SOURCE RECORDS:
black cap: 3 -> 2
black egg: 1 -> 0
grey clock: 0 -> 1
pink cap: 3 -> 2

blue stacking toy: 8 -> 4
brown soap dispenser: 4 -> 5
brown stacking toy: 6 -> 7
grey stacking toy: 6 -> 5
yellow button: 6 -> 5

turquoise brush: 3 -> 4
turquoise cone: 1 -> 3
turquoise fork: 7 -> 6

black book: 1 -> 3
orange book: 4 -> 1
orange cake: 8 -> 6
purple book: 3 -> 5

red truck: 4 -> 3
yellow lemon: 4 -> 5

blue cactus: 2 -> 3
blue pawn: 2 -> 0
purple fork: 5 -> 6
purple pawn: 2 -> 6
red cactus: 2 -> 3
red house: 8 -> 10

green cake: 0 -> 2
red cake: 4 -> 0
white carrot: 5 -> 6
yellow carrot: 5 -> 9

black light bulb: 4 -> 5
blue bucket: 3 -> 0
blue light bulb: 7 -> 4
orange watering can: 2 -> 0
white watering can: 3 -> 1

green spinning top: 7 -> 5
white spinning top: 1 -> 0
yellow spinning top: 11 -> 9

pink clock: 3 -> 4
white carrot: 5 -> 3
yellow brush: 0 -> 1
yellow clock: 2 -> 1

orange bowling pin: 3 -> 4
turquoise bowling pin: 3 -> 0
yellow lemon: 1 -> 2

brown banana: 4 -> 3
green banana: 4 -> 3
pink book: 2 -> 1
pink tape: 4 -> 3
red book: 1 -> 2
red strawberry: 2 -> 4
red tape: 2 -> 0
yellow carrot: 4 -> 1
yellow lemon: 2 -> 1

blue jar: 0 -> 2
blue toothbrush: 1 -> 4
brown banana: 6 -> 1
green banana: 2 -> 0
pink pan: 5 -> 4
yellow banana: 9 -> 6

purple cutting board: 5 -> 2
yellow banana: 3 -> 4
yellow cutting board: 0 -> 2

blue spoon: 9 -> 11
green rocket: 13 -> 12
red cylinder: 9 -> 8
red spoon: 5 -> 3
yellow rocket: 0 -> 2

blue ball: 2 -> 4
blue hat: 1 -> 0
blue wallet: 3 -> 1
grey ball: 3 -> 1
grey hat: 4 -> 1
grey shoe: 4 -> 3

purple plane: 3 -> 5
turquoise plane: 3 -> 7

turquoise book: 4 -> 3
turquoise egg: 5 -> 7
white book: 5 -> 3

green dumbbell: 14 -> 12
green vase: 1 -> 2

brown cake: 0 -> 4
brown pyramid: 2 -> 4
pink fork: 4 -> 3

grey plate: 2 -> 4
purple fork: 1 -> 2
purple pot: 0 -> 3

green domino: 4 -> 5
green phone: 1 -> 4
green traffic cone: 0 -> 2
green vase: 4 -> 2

WORK INSTRUCTIONS: Output only the lines from the one with "black book: 1 -> 3" through the last line of the entries above; please keep them exact.

ANSWER BOX:
black book: 1 -> 3
orange book: 4 -> 1
orange cake: 8 -> 6
purple book: 3 -> 5

red truck: 4 -> 3
yellow lemon: 4 -> 5

blue cactus: 2 -> 3
blue pawn: 2 -> 0
purple fork: 5 -> 6
purple pawn: 2 -> 6
red cactus: 2 -> 3
red house: 8 -> 10

green cake: 0 -> 2
red cake: 4 -> 0
white carrot: 5 -> 6
yellow carrot: 5 -> 9

black light bulb: 4 -> 5
blue bucket: 3 -> 0
blue light bulb: 7 -> 4
orange watering can: 2 -> 0
white watering can: 3 -> 1

green spinning top: 7 -> 5
white spinning top: 1 -> 0
yellow spinning top: 11 -> 9

pink clock: 3 -> 4
white carrot: 5 -> 3
yellow brush: 0 -> 1
yellow clock: 2 -> 1

orange bowling pin: 3 -> 4
turquoise bowling pin: 3 -> 0
yellow lemon: 1 -> 2

brown banana: 4 -> 3
green banana: 4 -> 3
pink book: 2 -> 1
pink tape: 4 -> 3
red book: 1 -> 2
red strawberry: 2 -> 4
red tape: 2 -> 0
yellow carrot: 4 -> 1
yellow lemon: 2 -> 1

blue jar: 0 -> 2
blue toothbrush: 1 -> 4
brown banana: 6 -> 1
green banana: 2 -> 0
pink pan: 5 -> 4
yellow banana: 9 -> 6

purple cutting board: 5 -> 2
yellow banana: 3 -> 4
yellow cutting board: 0 -> 2

blue spoon: 9 -> 11
green rocket: 13 -> 12
red cylinder: 9 -> 8
red spoon: 5 -> 3
yellow rocket: 0 -> 2

blue ball: 2 -> 4
blue hat: 1 -> 0
blue wallet: 3 -> 1
grey ball: 3 -> 1
grey hat: 4 -> 1
grey shoe: 4 -> 3

purple plane: 3 -> 5
turquoise plane: 3 -> 7

turquoise book: 4 -> 3
turquoise egg: 5 -> 7
white book: 5 -> 3

green dumbbell: 14 -> 12
green vase: 1 -> 2

brown cake: 0 -> 4
brown pyramid: 2 -> 4
pink fork: 4 -> 3

grey plate: 2 -> 4
purple fork: 1 -> 2
purple pot: 0 -> 3

green domino: 4 -> 5
green phone: 1 -> 4
green traffic cone: 0 -> 2
green vase: 4 -> 2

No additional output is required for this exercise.